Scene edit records
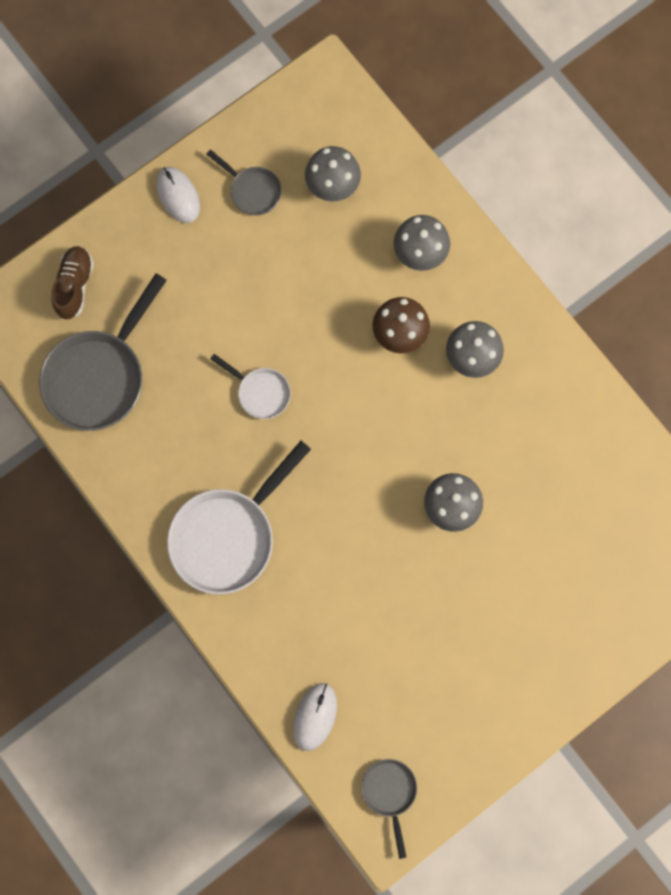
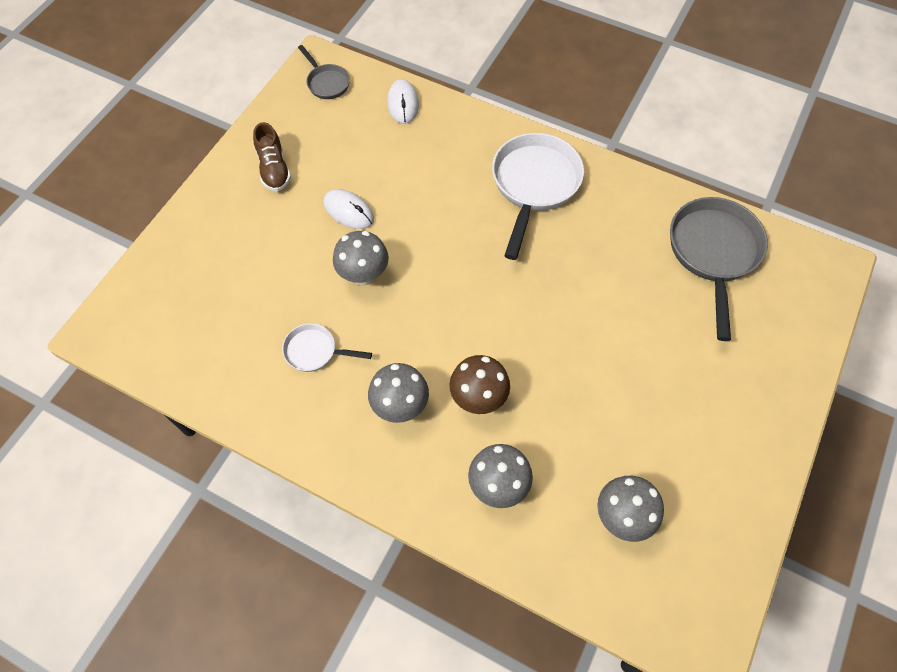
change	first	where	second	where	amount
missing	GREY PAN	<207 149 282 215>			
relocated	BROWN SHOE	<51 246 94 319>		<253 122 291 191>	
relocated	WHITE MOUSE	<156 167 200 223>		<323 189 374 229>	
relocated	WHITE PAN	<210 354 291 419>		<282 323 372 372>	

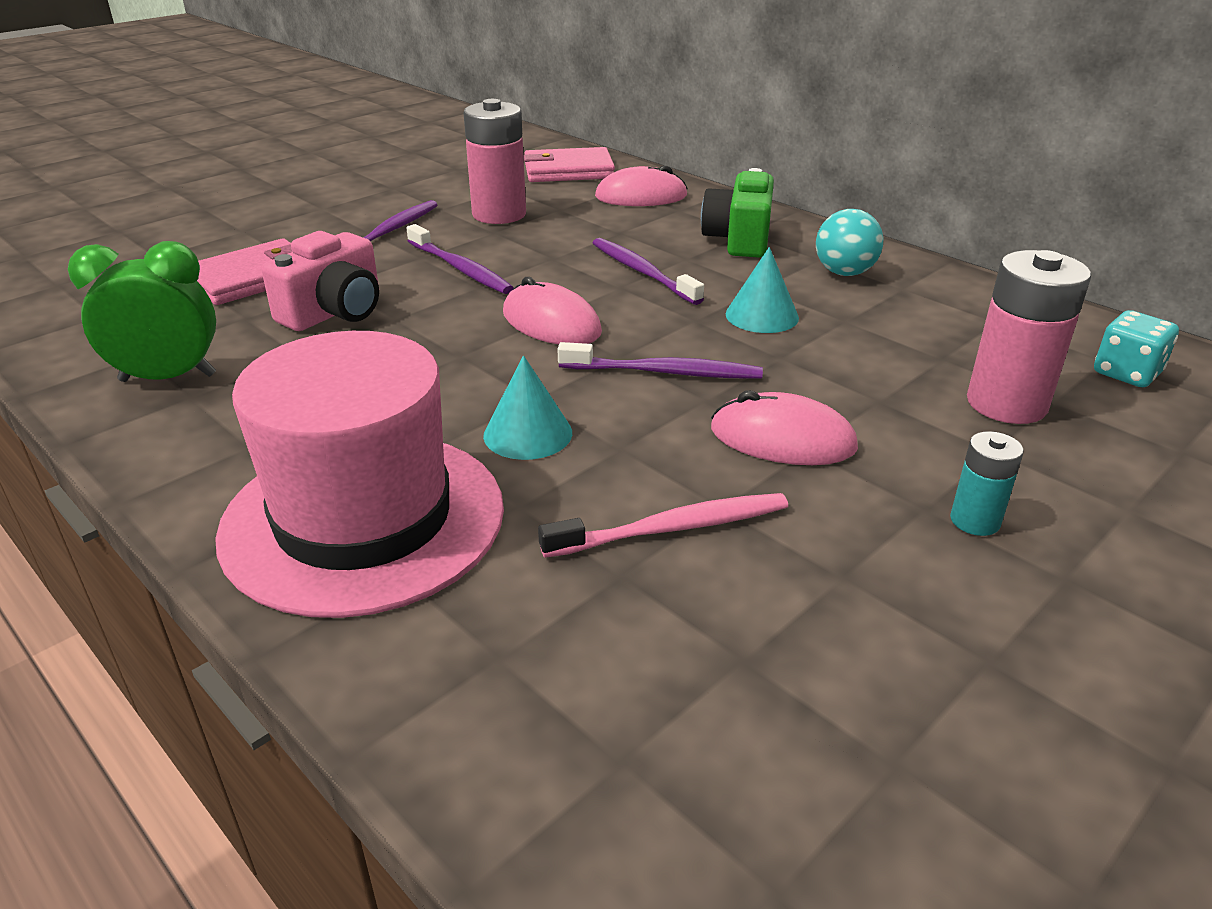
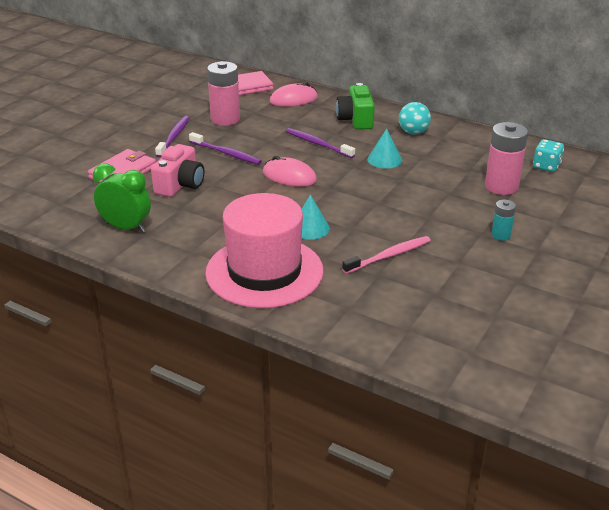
change	first	where	second	where	amount
missing	PURPLE TOOTHBRUSH	<557 342 763 379>			
missing	PINK MOUSE	<711 390 858 465>			
spun	GREEN CLOCK	<68 241 216 382>		<93 164 151 233>	45 degrees clockwise

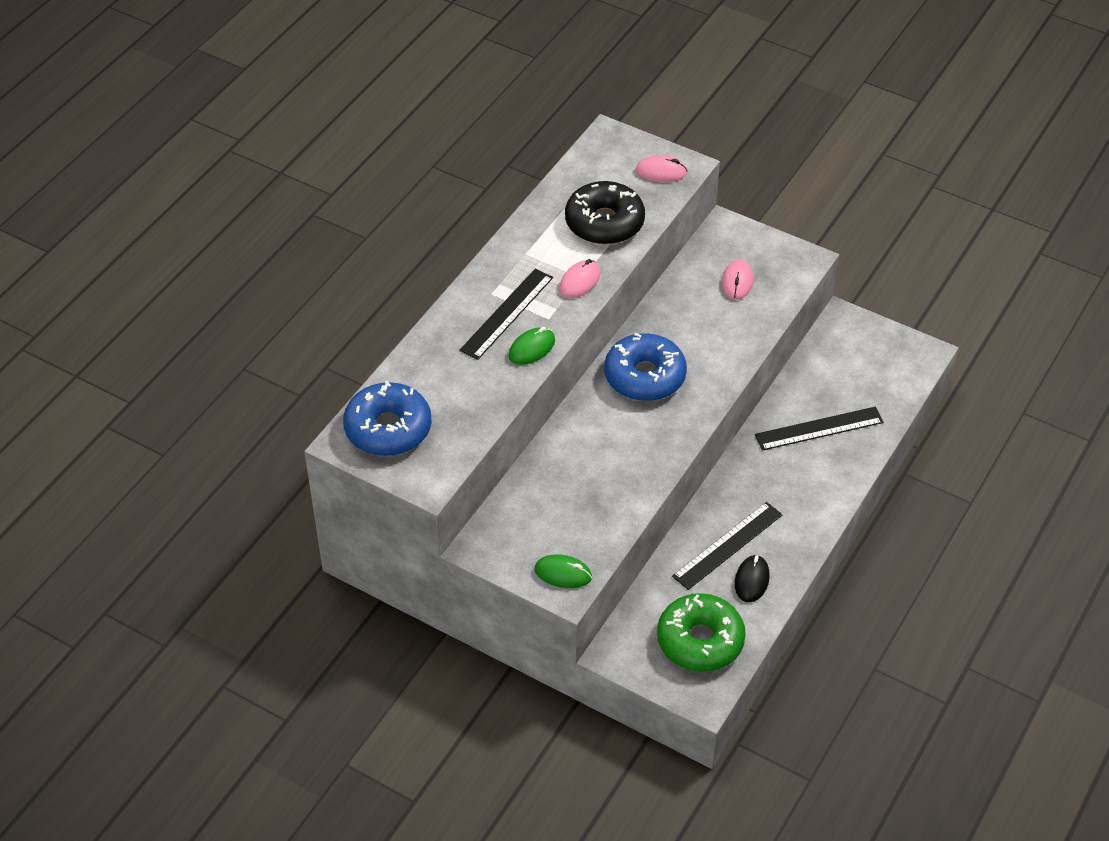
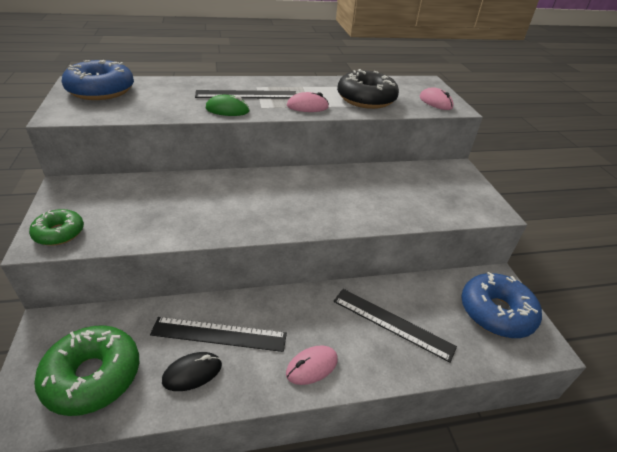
change	first	where	second	where	amount
relocated	BLUE DONUT	<604 333 687 401>		<462 272 542 338>	
relocated	PINK MOUSE	<722 260 753 300>		<286 345 338 385>	
exchanged	GREEN MOUSE	<535 554 592 588>	GREEN DONUT	<29 209 84 246>	

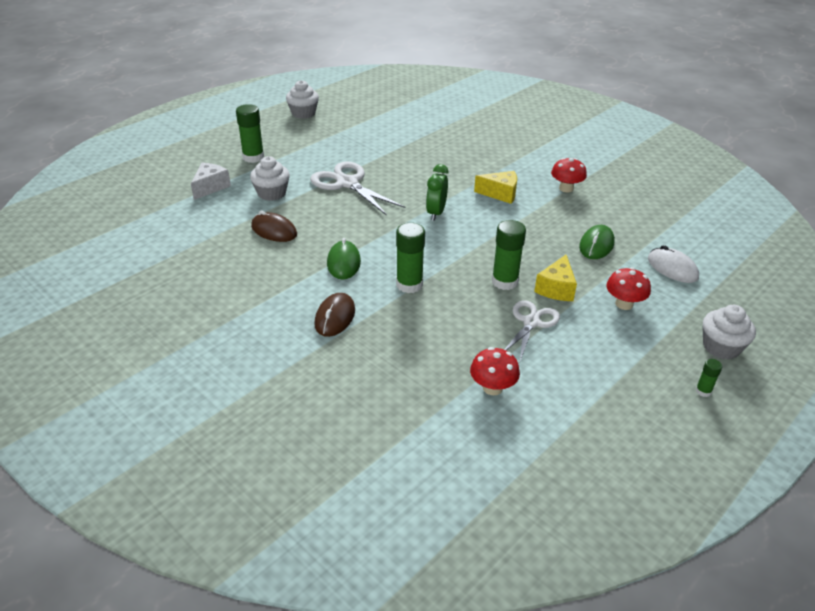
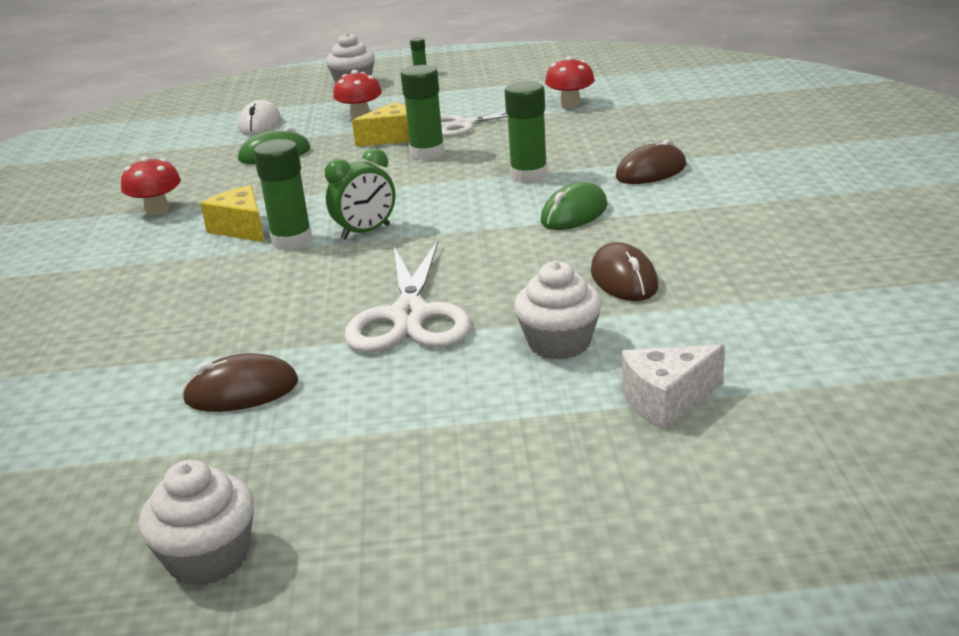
change	first	where	second	where	amount
appeared			BROWN MOUSE	<182 353 298 412>	
relocated	GREEN GLUE STICK	<236 104 264 163>		<254 139 313 250>	

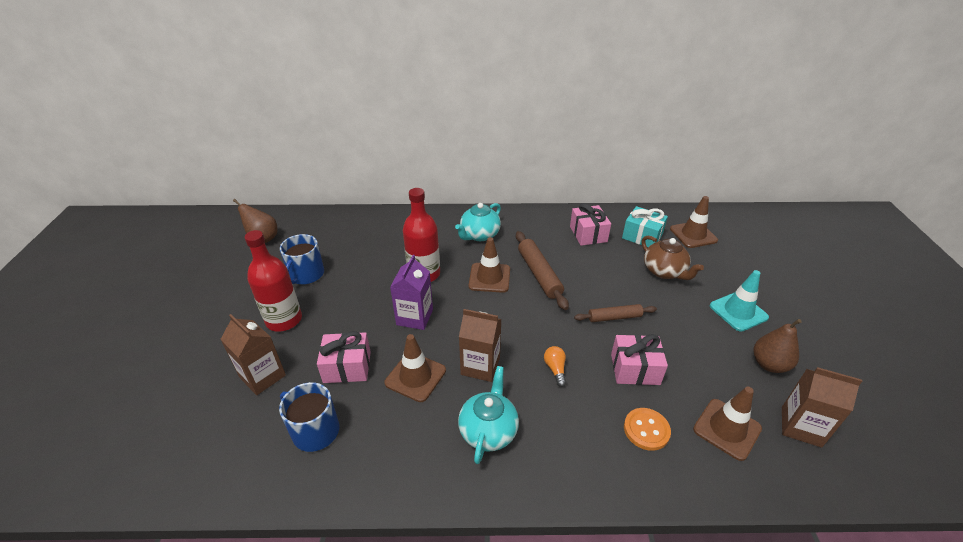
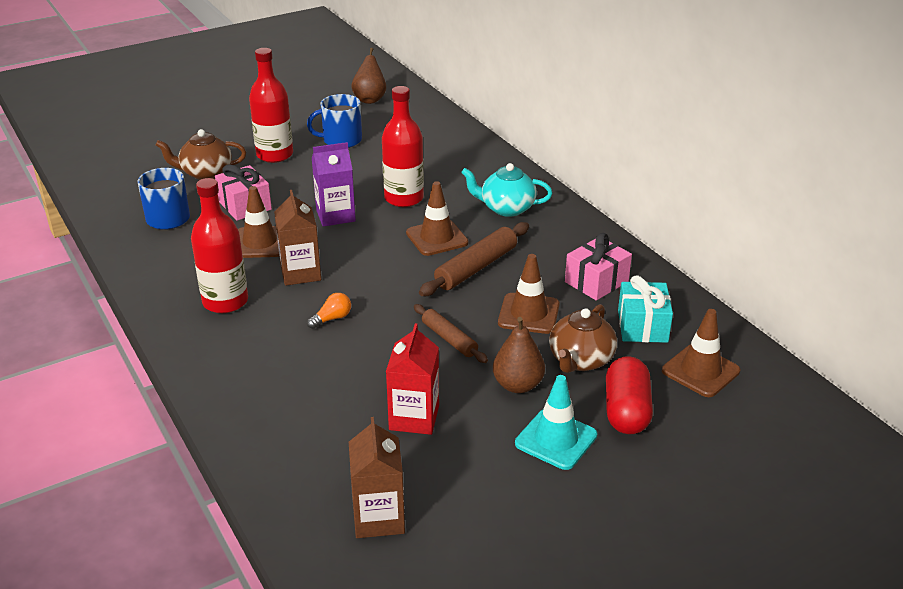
change	first	where	second	where	amount
missing	PINK GIFT	<611 334 668 385>			
missing	ORANGE BUTTON	<624 408 671 451>			
appeared			RED CARTON	<386 323 439 435>	
appeared			RED CAPSULE	<606 356 653 434>	
relocated	BROWN TRAFFIC CONE	<693 387 762 461>		<498 254 560 334>	
relocated	BROWN PEAR	<754 319 802 373>		<493 317 545 393>	
exchanged	BROWN CARTON	<220 314 286 395>	BROWN TEAPOT	<155 129 246 180>	
exchanged	TURQUOISE TEAPOT	<458 366 519 464>	RED BOTTLE	<191 178 248 313>	

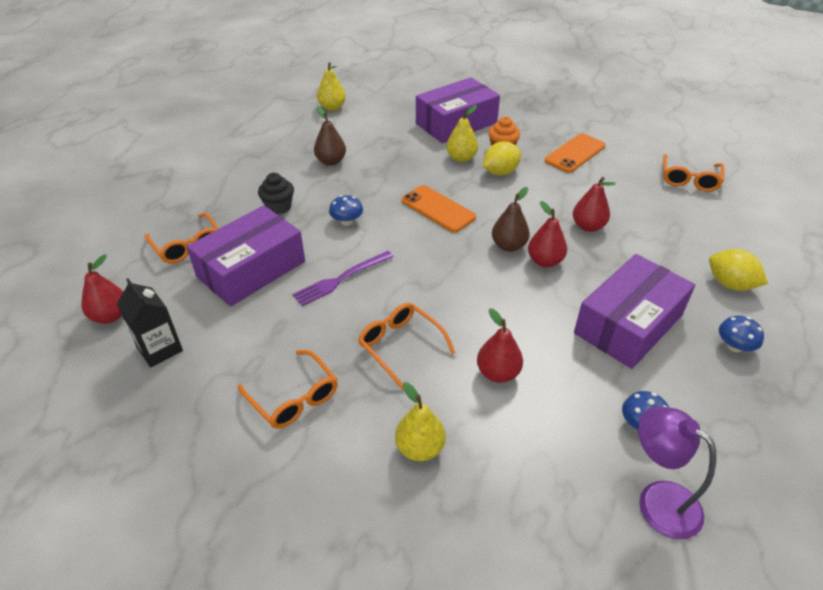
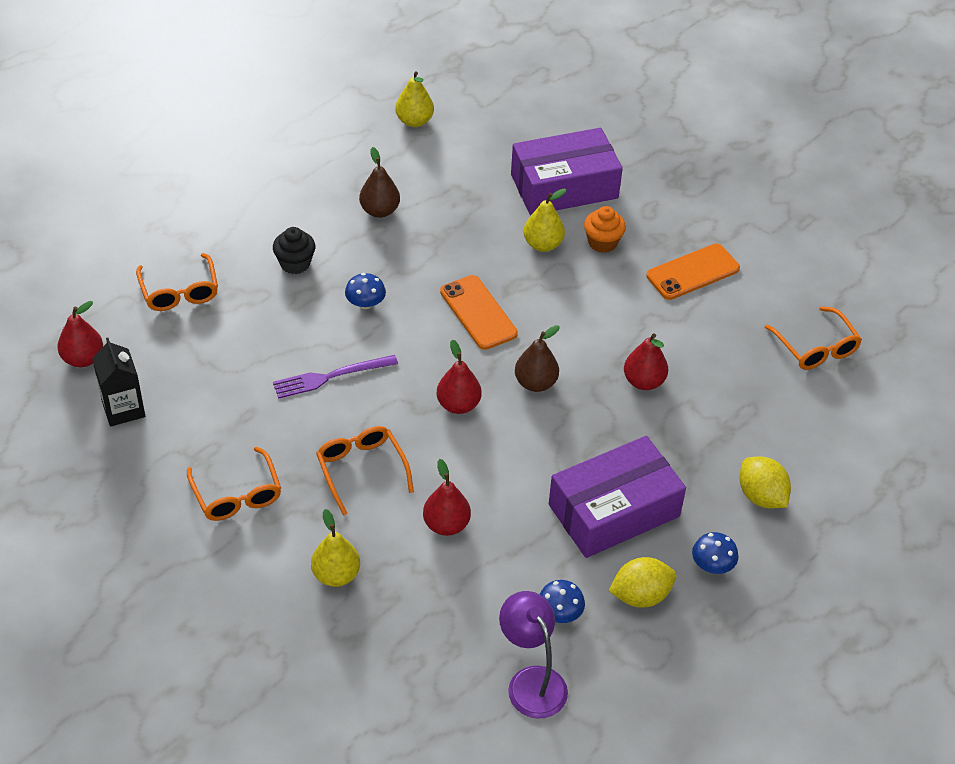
change	first	where	second	where	amount
missing	PURPLE BOX	<187 205 305 306>			
relocated	YELLOW LEMON	<483 141 521 176>		<609 557 676 607>	
relocated	RED PEAR	<528 201 567 267>		<437 340 482 414>	
spun	ORANGE GLASSES	<663 154 725 192>		<765 306 862 370>	60 degrees counterclockwise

Directions for this task » Leave every picture out and output the records exactly.

Answer to this exercise »
change	first	where	second	where	amount
missing	GREY PAN	<207 149 282 215>			
relocated	BROWN SHOE	<51 246 94 319>		<253 122 291 191>	
relocated	WHITE MOUSE	<156 167 200 223>		<323 189 374 229>	
relocated	WHITE PAN	<210 354 291 419>		<282 323 372 372>	

change	first	where	second	where	amount
missing	PURPLE TOOTHBRUSH	<557 342 763 379>			
missing	PINK MOUSE	<711 390 858 465>			
spun	GREEN CLOCK	<68 241 216 382>		<93 164 151 233>	45 degrees clockwise

change	first	where	second	where	amount
relocated	BLUE DONUT	<604 333 687 401>		<462 272 542 338>	
relocated	PINK MOUSE	<722 260 753 300>		<286 345 338 385>	
exchanged	GREEN MOUSE	<535 554 592 588>	GREEN DONUT	<29 209 84 246>	

change	first	where	second	where	amount
appeared			BROWN MOUSE	<182 353 298 412>	
relocated	GREEN GLUE STICK	<236 104 264 163>		<254 139 313 250>	

change	first	where	second	where	amount
missing	PINK GIFT	<611 334 668 385>			
missing	ORANGE BUTTON	<624 408 671 451>			
appeared			RED CARTON	<386 323 439 435>	
appeared			RED CAPSULE	<606 356 653 434>	
relocated	BROWN TRAFFIC CONE	<693 387 762 461>		<498 254 560 334>	
relocated	BROWN PEAR	<754 319 802 373>		<493 317 545 393>	
exchanged	BROWN CARTON	<220 314 286 395>	BROWN TEAPOT	<155 129 246 180>	
exchanged	TURQUOISE TEAPOT	<458 366 519 464>	RED BOTTLE	<191 178 248 313>	

change	first	where	second	where	amount
missing	PURPLE BOX	<187 205 305 306>			
relocated	YELLOW LEMON	<483 141 521 176>		<609 557 676 607>	
relocated	RED PEAR	<528 201 567 267>		<437 340 482 414>	
spun	ORANGE GLASSES	<663 154 725 192>		<765 306 862 370>	60 degrees counterclockwise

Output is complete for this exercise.